BEGIN LISTED ENTRIES

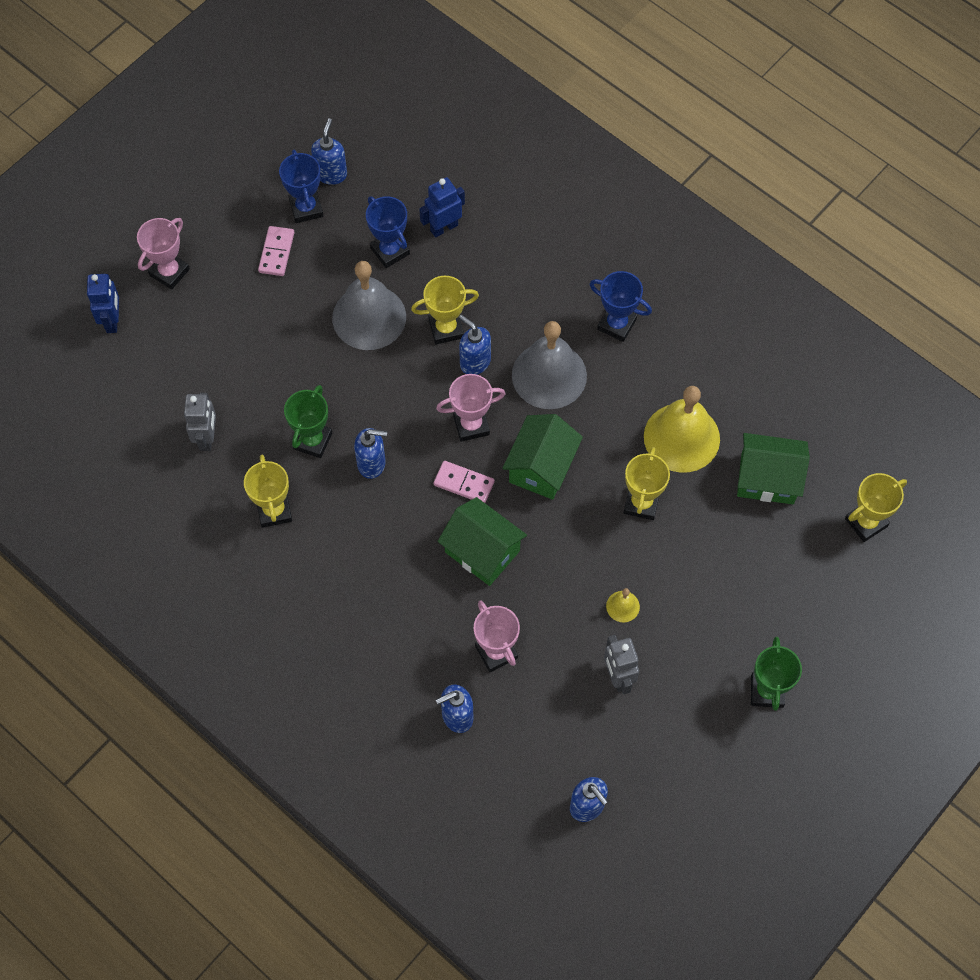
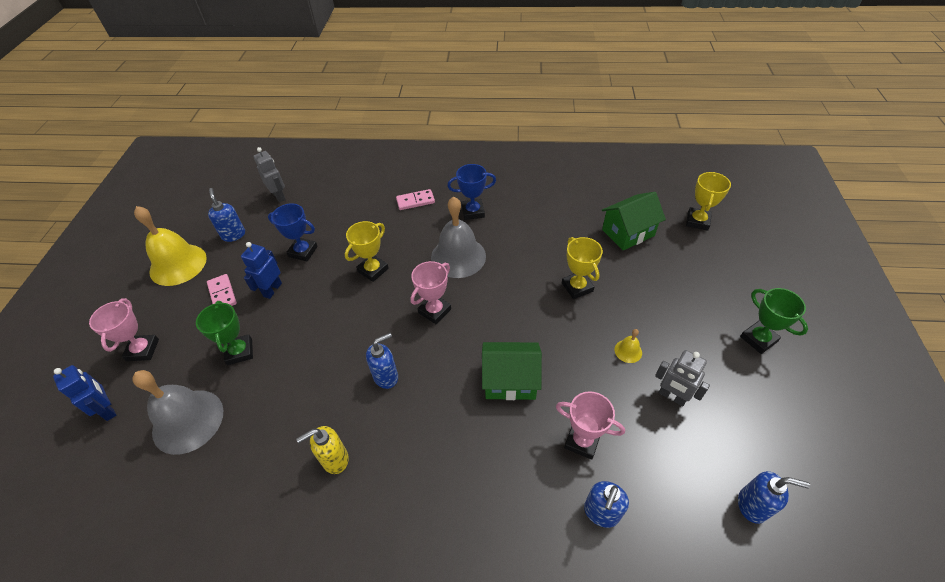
camera: 35 degrees left, 15 degrees down
(207, 438) = (242, 443): grey robot -> grey robot (279, 196)
(274, 511) = (334, 459): yellow trophy -> yellow soap dispenser
(306, 208) = (228, 260): blue trophy -> none
(312, 441) = (330, 390): green trophy -> green trophy (240, 352)
(369, 317) = (316, 293): grey bell -> grey bell (188, 421)
(444, 227) = (329, 223): blue robot -> blue robot (272, 290)
(464, 483) = (460, 347): pink domino -> pink domino (415, 201)
(475, 362) = (406, 276): blue soap dispenser -> none
(541, 467) = (500, 306): green house -> none
(681, 437) = (563, 241): yellow bell -> yellow bell (178, 264)

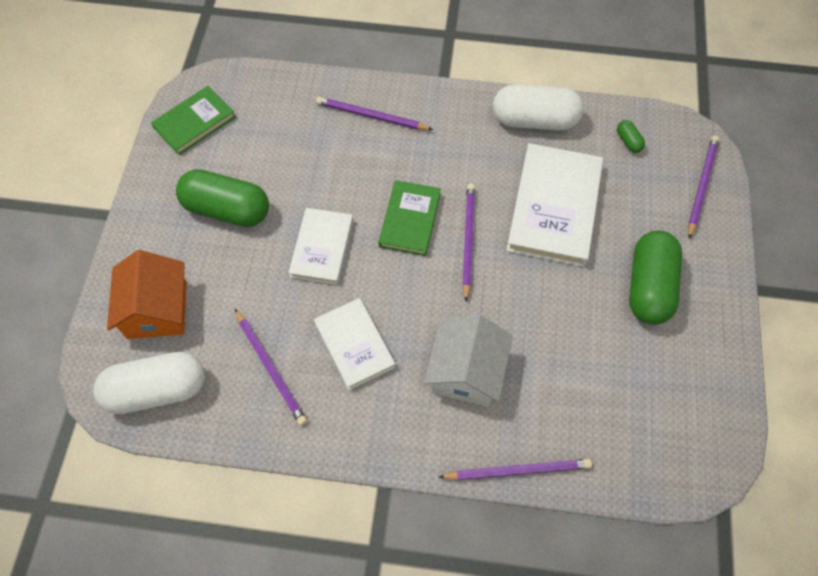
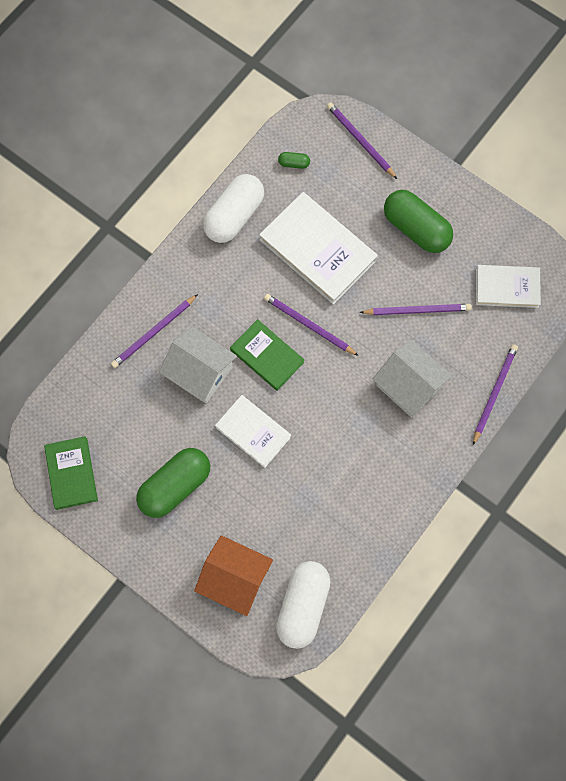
camera: 60 degrees left, 10 degrees up
(270, 368) = (331, 517): purple pencil -> purple pencil (417, 310)
(354, 345) = (346, 449): white book -> white book (507, 287)
(356, 172) = (200, 372): none -> white house

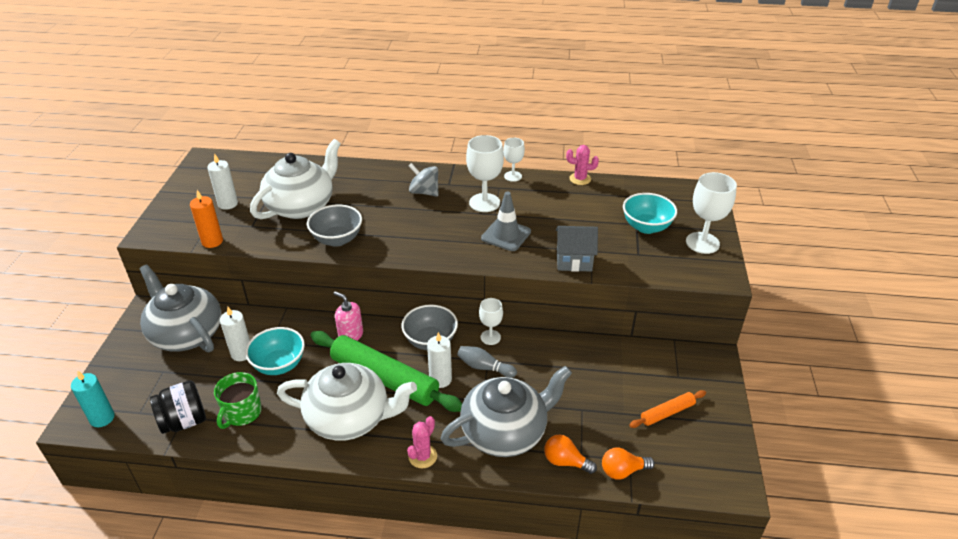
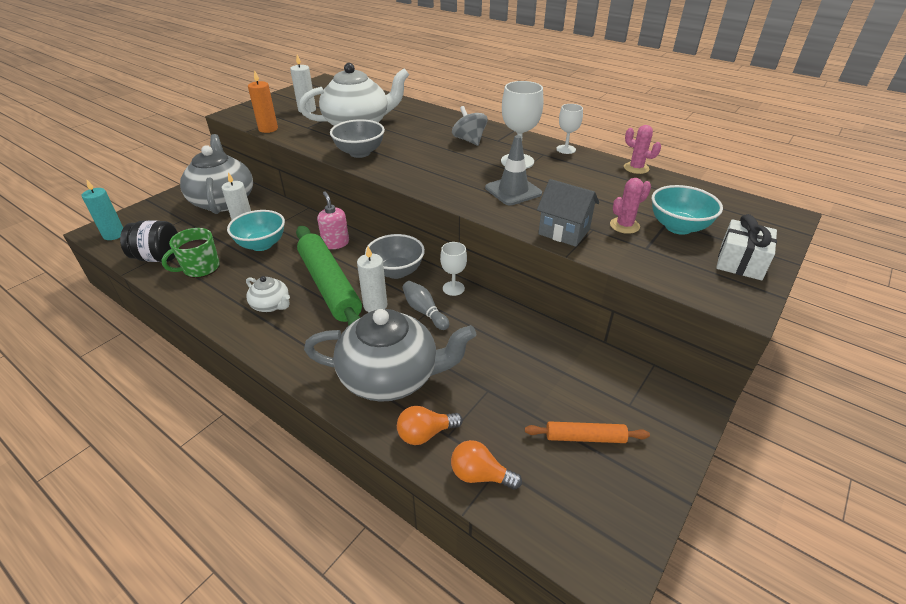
camera: 30 degrees right, 0 degrees up
(349, 418) = (271, 305): white teapot -> white teapot, size x0.47
(422, 456) = (297, 363): pink cactus -> pink cactus (624, 225)
(565, 461) = (425, 433): orange light bulb -> orange light bulb turned 75 degrees counterclockwise
(702, 243) = (740, 262): white goblet -> white gift

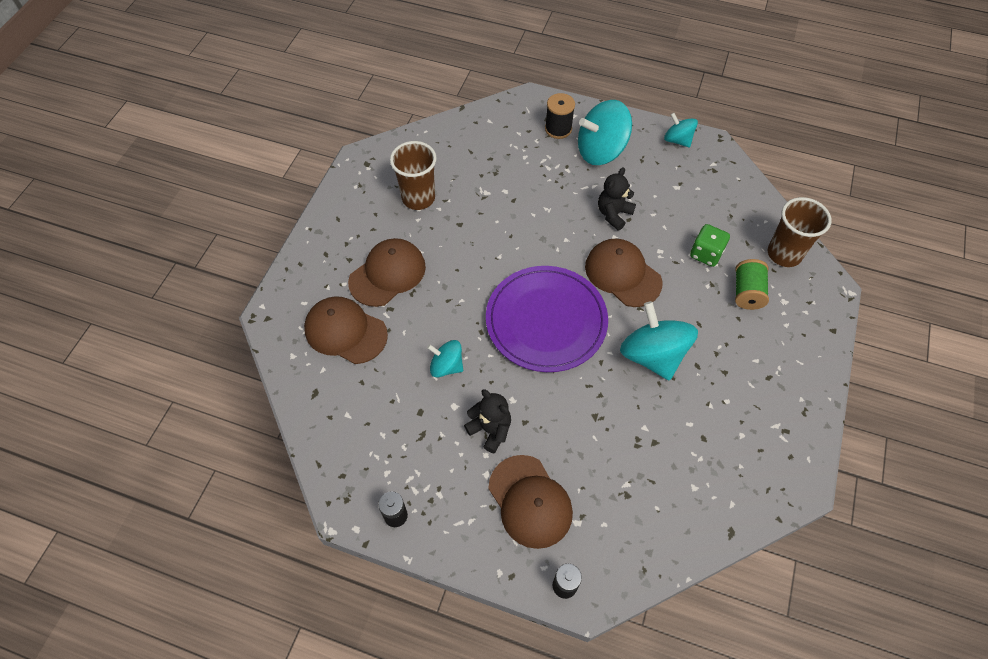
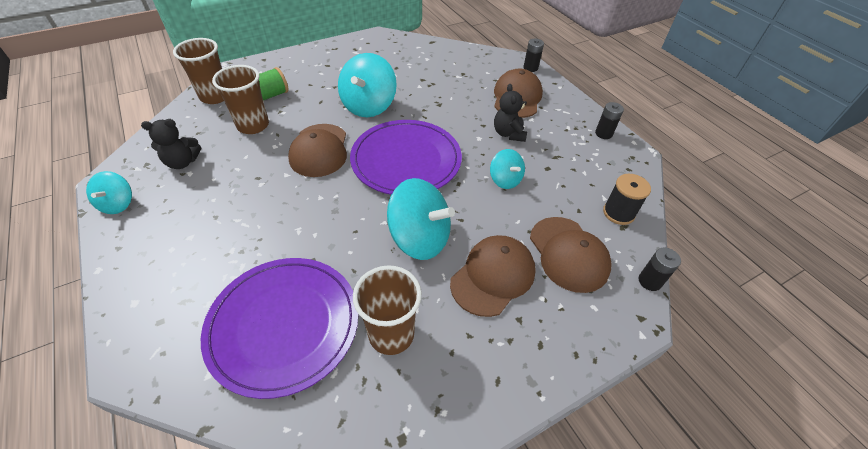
camera: 140 degrees left, 10 degrees down
(272, 353) = (649, 281): none -> black battery
(387, 274) = (493, 276): brown cap -> brown cap turned 135 degrees clockwise
(482, 161) = (284, 325): none -> purple plate
(558, 129) = (171, 299): black spool -> black spool (618, 213)
(601, 151) = (180, 244): turquoise spinning top -> turquoise spinning top (420, 238)
(613, 214) = (261, 188): black teddy bear -> black teddy bear (182, 162)
(706, 254) = (253, 125): green dice -> brown cup

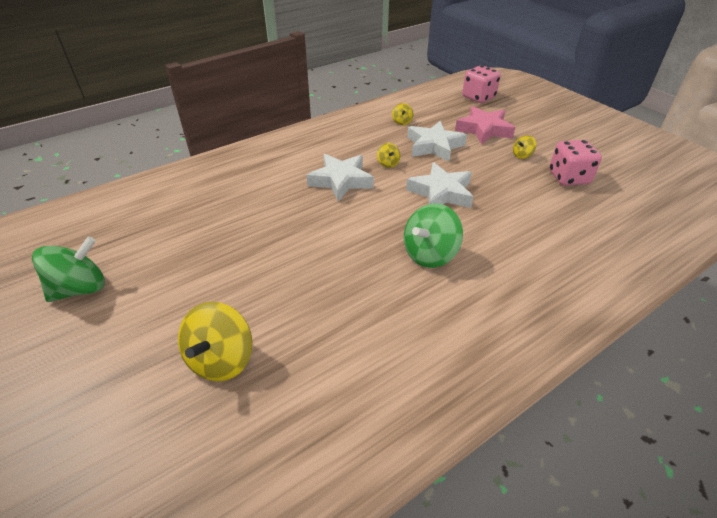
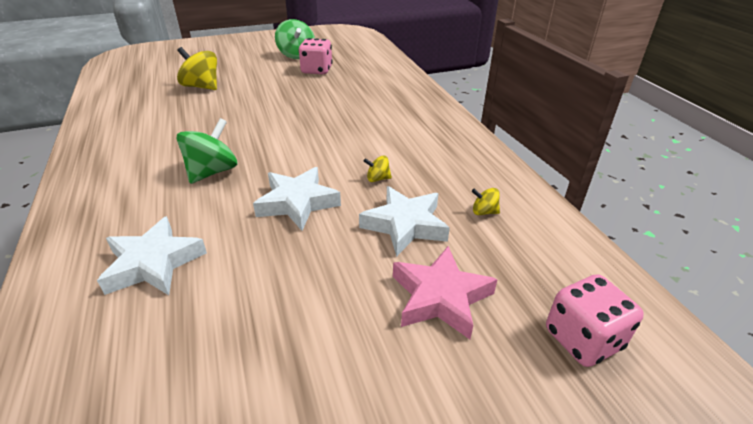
camera: 105 degrees right, 5 degrees down
(341, 181) = (358, 145): white star -> white star (153, 263)
(430, 254) = (212, 172): green spinning top -> green spinning top turned 60 degrees clockwise
(522, 155) = (340, 315): yellow spinning top -> none
(568, 178) = (247, 349): pink dice -> pink dice (316, 70)

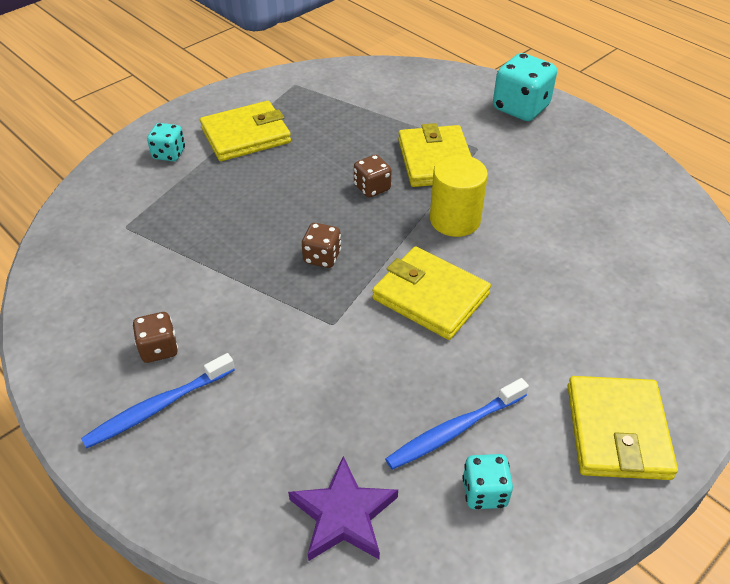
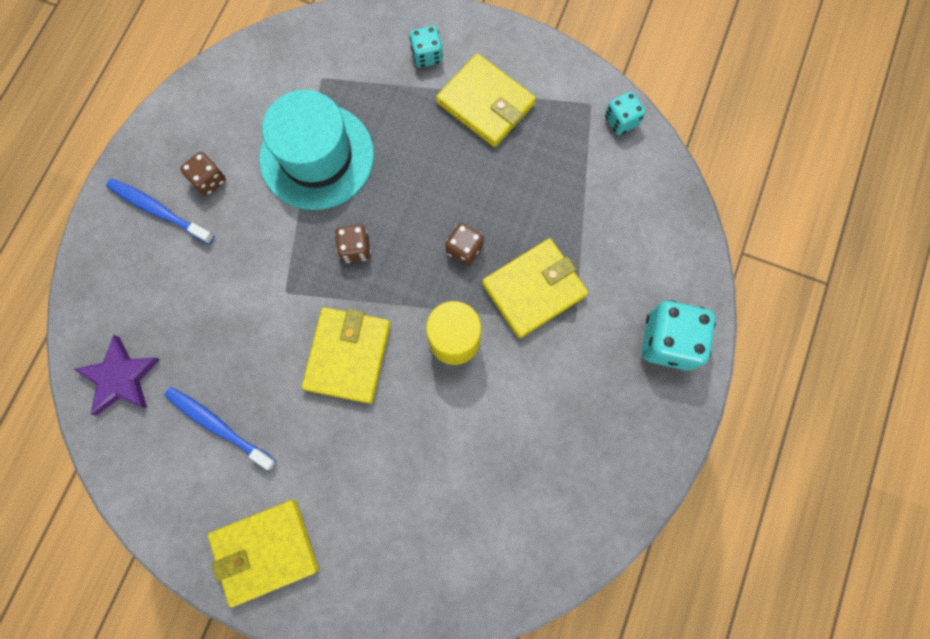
camera: 65 degrees right, 30 degrees up
(204, 255) = (317, 156): none -> turquoise hat
(484, 492) = (173, 467): turquoise dice -> turquoise dice (621, 121)

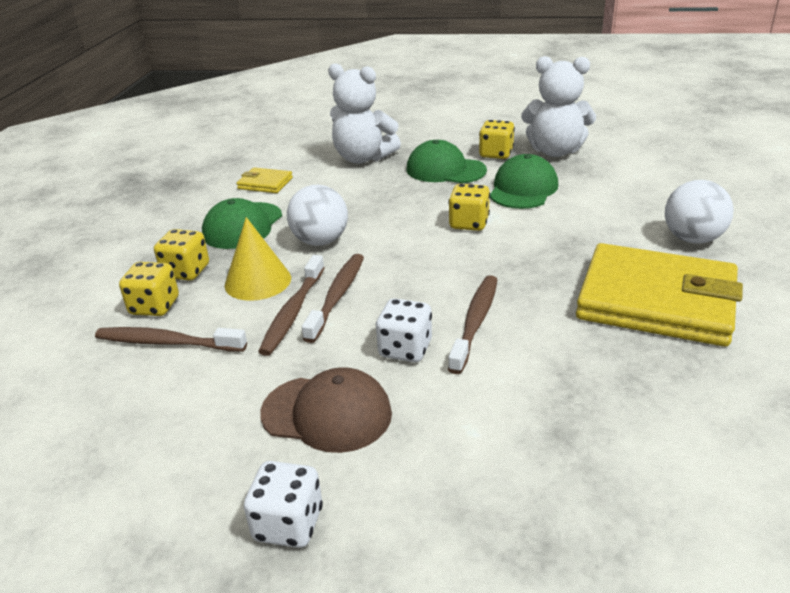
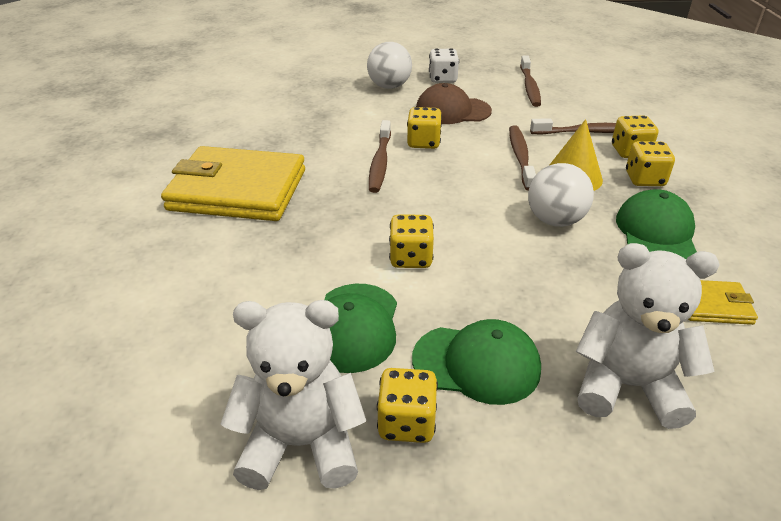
camera: 165 degrees right, 5 degrees up
(337, 296) = (496, 171): brown toothbrush -> brown toothbrush (529, 87)
(405, 349) = (423, 142): white dice -> yellow dice
(692, 239) = (170, 258): white ball -> white ball (389, 86)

END LISTED ENTRIES

Report how many lines in the material contain the word "house", writing the number and nothing more.

▶ **EXERCISE RESPONSE**
2